YOUR OBJECTIVE: Starting at the line that contains "(272, 271) = (281, 249): red" in the listing below, write out every line word for word until you have written the line that contains "(461, 161) = (442, 188): green".

MATERIAL FOR THE TASK:
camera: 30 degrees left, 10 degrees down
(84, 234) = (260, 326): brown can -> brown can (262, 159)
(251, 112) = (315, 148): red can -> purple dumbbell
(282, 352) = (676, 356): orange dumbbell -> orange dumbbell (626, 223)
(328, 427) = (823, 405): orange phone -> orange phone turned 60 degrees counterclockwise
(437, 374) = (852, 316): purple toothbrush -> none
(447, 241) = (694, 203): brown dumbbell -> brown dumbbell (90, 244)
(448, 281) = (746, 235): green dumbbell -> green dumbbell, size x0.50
--
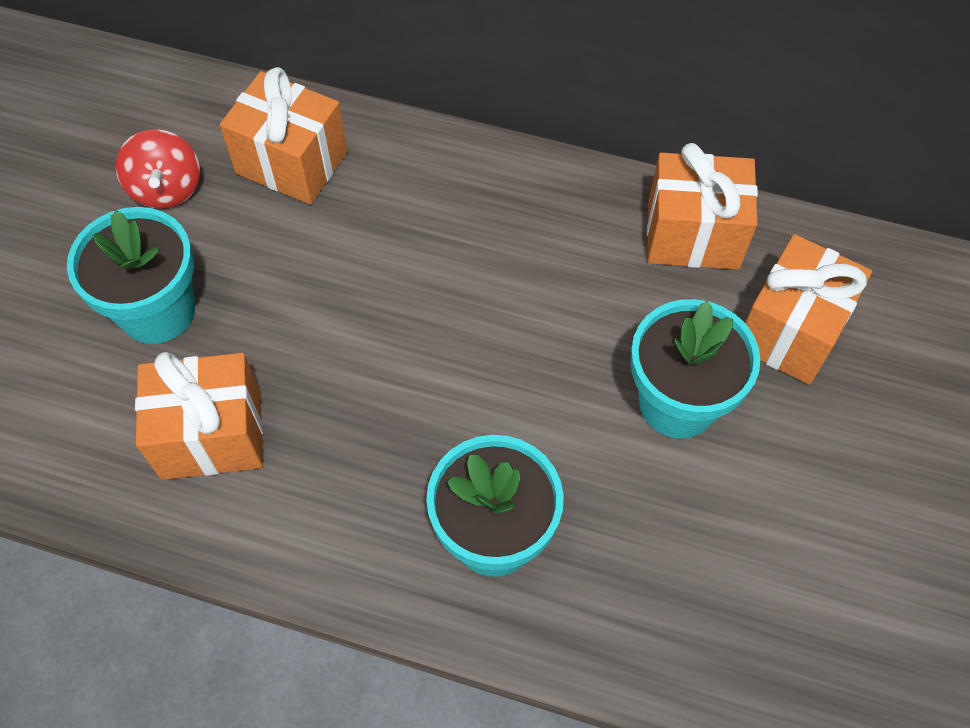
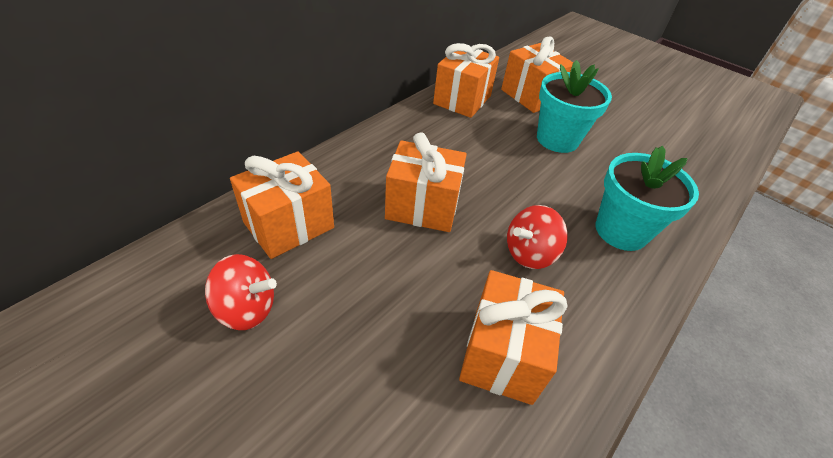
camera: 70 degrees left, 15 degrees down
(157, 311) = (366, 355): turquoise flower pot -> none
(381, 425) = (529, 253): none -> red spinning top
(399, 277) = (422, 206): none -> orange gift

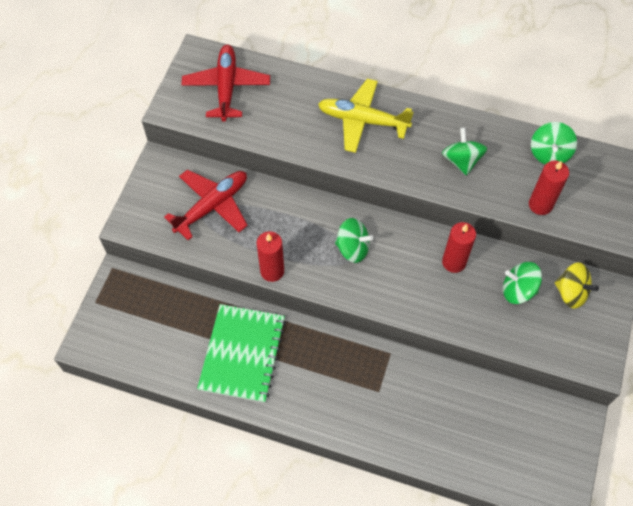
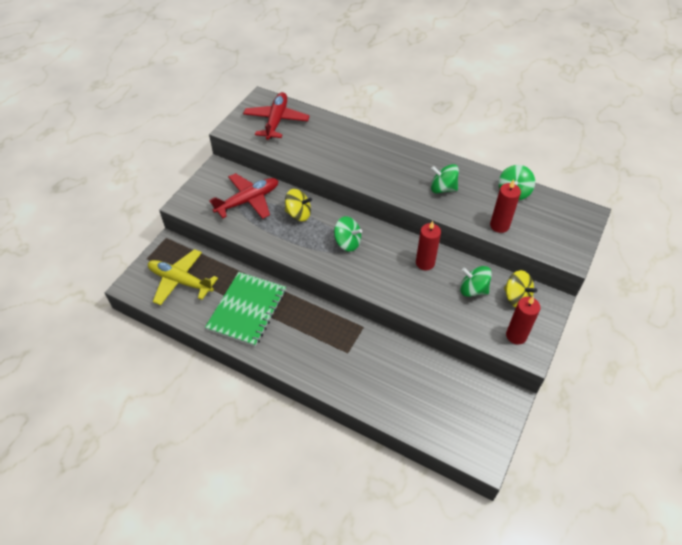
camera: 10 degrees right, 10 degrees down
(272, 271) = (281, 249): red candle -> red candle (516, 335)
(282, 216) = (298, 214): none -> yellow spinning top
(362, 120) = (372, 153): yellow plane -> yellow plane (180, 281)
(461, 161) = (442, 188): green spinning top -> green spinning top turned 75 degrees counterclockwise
--
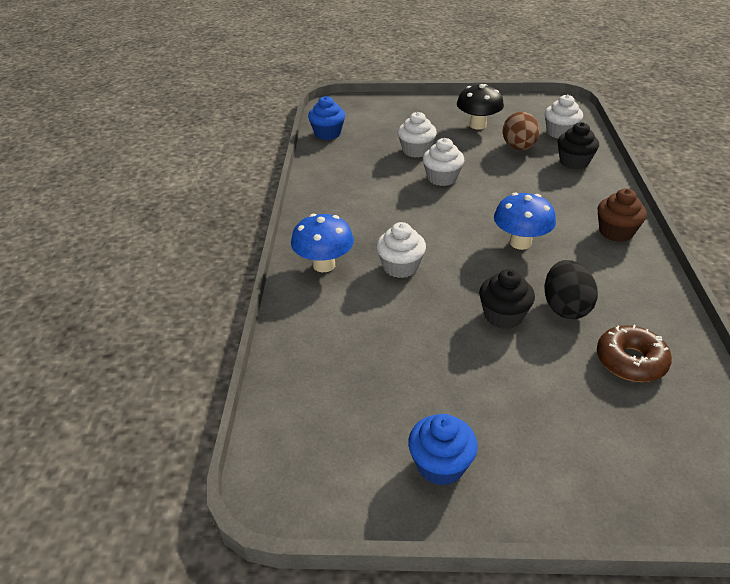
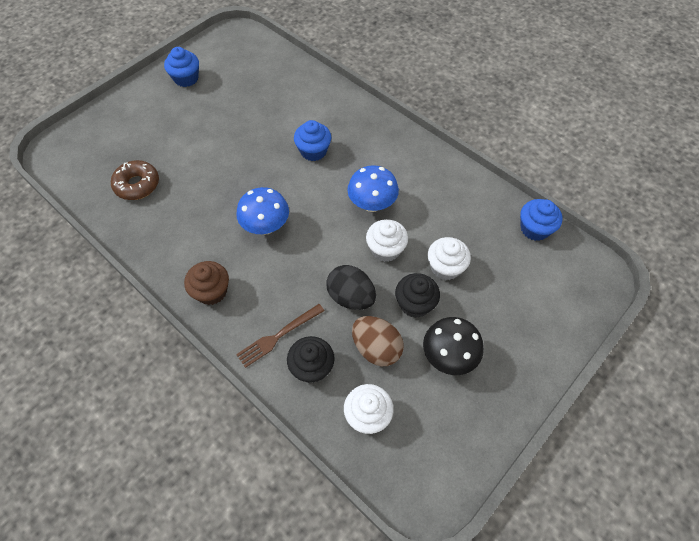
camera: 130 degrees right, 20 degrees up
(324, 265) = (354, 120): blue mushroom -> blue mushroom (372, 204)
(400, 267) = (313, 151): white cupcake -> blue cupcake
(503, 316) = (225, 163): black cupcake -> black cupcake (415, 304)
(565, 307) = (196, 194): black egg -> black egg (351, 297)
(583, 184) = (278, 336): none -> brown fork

TASK RESPONSE:
(272, 271) = (281, 249): red candle -> red candle (516, 335)
(282, 216) = (298, 214): none -> yellow spinning top
(362, 120) = (372, 153): yellow plane -> yellow plane (180, 281)
(461, 161) = (442, 188): green spinning top -> green spinning top turned 75 degrees counterclockwise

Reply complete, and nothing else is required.